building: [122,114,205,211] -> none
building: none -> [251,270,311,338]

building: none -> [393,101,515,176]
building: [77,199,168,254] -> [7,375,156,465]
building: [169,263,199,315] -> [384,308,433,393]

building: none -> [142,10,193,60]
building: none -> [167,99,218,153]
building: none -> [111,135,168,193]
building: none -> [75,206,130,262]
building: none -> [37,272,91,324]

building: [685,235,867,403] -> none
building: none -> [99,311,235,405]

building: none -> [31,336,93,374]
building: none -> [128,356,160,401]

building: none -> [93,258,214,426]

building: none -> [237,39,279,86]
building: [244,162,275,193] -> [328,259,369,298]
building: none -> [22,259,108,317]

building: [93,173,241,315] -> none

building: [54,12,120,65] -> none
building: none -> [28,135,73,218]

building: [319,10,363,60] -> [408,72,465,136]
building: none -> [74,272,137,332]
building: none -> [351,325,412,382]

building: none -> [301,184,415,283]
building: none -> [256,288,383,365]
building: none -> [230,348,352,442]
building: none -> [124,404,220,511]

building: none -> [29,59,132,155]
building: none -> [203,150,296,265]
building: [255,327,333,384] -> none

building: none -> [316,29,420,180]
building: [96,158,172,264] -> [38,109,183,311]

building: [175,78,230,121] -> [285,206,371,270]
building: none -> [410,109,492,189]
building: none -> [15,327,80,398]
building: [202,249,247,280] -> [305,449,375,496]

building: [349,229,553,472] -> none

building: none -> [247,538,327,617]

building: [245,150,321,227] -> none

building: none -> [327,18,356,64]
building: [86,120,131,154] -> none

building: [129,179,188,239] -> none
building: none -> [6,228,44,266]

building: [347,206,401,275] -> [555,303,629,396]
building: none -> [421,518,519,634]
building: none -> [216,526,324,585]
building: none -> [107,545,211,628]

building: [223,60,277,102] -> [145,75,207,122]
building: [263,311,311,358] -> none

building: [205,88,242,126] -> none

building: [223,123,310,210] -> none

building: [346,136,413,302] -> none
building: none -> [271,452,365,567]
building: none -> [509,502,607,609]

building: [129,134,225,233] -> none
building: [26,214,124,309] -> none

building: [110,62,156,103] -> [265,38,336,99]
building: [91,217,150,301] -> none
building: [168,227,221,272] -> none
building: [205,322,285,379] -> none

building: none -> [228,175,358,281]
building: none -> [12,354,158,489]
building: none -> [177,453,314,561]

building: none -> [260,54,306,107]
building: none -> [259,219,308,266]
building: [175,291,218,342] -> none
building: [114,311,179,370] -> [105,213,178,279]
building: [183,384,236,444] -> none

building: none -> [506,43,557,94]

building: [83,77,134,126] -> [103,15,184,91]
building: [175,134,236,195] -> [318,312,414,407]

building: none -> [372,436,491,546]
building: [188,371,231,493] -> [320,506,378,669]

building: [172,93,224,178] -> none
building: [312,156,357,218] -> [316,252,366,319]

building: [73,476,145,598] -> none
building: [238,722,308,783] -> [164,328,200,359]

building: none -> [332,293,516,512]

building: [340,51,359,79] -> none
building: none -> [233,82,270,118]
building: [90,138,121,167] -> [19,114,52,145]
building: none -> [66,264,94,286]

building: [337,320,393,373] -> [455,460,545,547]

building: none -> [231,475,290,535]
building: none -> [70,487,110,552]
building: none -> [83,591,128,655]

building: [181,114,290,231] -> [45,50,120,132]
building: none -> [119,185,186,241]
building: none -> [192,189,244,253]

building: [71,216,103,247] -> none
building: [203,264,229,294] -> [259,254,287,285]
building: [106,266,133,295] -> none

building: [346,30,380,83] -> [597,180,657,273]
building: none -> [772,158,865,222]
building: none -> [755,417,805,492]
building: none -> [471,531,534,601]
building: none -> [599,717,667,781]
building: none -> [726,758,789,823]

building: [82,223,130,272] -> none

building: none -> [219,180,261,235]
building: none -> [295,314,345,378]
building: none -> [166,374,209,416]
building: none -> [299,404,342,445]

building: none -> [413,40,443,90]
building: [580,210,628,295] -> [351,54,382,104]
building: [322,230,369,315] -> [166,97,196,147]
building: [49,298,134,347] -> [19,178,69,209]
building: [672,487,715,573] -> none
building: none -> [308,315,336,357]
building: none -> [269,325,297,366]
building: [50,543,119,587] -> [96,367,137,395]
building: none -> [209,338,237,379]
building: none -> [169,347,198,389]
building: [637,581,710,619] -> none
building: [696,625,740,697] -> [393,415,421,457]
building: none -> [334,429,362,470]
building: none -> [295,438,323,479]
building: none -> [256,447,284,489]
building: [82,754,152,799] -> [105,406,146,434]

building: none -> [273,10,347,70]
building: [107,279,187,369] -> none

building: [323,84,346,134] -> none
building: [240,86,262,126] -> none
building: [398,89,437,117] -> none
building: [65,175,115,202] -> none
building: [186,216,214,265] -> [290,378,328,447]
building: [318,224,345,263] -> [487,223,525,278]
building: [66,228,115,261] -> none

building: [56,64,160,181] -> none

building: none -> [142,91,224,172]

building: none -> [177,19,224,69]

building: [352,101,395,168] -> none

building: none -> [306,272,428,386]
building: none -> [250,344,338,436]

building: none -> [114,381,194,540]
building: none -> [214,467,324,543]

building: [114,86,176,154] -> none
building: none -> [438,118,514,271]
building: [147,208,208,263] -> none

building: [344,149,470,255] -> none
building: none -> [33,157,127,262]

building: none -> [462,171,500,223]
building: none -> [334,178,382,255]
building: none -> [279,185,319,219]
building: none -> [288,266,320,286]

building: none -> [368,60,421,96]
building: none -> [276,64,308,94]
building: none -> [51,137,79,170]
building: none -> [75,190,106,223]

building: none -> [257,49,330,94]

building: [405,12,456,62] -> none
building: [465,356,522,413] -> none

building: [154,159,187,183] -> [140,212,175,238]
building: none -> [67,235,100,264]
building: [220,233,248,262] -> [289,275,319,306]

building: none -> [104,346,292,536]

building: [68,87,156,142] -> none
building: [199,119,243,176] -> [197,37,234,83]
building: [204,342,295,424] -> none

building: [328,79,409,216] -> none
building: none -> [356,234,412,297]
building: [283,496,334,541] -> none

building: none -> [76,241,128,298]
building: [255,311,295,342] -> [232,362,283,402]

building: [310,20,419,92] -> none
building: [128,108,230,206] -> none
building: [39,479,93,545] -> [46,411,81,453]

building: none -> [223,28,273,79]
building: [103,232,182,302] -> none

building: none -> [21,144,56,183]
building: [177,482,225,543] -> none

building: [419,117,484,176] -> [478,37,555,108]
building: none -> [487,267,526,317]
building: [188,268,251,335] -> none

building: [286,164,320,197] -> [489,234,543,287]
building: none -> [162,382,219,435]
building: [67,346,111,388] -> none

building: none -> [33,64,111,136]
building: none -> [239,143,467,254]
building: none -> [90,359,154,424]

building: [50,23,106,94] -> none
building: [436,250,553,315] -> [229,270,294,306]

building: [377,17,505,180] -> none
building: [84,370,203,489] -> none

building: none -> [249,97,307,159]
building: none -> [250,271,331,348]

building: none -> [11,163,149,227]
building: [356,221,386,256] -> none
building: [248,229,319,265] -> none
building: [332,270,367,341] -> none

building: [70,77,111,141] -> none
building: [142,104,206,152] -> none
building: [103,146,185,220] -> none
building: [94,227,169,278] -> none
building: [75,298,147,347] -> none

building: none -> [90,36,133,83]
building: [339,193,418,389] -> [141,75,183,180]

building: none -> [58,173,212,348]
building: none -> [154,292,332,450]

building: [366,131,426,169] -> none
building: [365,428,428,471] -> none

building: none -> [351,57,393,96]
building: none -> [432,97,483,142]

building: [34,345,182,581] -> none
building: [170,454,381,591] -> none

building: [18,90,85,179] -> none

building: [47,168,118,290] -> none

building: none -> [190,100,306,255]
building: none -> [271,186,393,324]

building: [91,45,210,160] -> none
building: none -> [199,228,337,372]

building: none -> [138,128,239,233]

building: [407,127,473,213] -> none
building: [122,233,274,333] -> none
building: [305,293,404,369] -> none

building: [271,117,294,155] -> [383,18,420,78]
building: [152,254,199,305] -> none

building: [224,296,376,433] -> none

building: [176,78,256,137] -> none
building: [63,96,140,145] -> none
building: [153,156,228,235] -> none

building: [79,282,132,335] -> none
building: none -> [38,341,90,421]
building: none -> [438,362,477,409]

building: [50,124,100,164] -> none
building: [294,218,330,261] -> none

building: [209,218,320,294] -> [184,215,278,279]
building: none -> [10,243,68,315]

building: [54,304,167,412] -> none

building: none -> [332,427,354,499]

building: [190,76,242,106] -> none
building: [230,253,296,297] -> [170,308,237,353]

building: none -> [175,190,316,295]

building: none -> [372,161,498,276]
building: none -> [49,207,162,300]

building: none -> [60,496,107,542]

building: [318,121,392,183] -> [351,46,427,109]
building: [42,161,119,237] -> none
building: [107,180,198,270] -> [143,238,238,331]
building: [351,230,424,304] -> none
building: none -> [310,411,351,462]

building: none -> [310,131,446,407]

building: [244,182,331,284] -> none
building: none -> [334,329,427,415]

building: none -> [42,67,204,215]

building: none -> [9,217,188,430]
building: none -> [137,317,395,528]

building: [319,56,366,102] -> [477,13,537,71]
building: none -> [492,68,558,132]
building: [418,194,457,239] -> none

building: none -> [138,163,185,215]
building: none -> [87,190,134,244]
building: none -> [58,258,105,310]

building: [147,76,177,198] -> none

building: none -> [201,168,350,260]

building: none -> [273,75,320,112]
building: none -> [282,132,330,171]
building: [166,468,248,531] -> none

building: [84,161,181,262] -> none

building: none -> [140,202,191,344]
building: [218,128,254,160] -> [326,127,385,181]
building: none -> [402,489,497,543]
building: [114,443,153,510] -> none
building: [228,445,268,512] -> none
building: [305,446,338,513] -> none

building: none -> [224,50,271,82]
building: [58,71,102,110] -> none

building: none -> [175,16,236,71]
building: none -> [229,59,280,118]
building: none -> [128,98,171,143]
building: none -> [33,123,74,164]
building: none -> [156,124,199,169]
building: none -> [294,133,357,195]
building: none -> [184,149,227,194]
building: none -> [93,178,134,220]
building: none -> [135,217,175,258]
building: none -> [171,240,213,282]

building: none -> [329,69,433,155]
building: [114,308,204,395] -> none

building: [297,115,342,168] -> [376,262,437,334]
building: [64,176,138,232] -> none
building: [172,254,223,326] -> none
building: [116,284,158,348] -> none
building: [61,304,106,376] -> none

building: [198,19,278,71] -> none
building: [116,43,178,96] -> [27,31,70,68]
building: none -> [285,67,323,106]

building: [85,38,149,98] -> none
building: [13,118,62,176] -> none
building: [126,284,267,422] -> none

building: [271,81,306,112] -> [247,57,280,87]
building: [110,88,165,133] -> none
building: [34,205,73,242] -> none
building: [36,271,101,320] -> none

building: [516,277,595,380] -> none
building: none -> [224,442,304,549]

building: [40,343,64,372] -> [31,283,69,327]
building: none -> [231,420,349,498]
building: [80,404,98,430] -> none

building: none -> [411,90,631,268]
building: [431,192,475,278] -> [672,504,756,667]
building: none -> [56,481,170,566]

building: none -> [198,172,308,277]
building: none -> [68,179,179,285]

##############################

Work instruction: Output the lines of the records above exactly as they appear, from the line containing "building: [90,138,121,167] -> [19,114,52,145]" through the line containing "building: none -> [219,180,261,235]".

Exercise output:
building: [90,138,121,167] -> [19,114,52,145]
building: none -> [66,264,94,286]

building: [337,320,393,373] -> [455,460,545,547]

building: none -> [231,475,290,535]
building: none -> [70,487,110,552]
building: none -> [83,591,128,655]

building: [181,114,290,231] -> [45,50,120,132]
building: none -> [119,185,186,241]
building: none -> [192,189,244,253]

building: [71,216,103,247] -> none
building: [203,264,229,294] -> [259,254,287,285]
building: [106,266,133,295] -> none

building: [346,30,380,83] -> [597,180,657,273]
building: none -> [772,158,865,222]
building: none -> [755,417,805,492]
building: none -> [471,531,534,601]
building: none -> [599,717,667,781]
building: none -> [726,758,789,823]

building: [82,223,130,272] -> none

building: none -> [219,180,261,235]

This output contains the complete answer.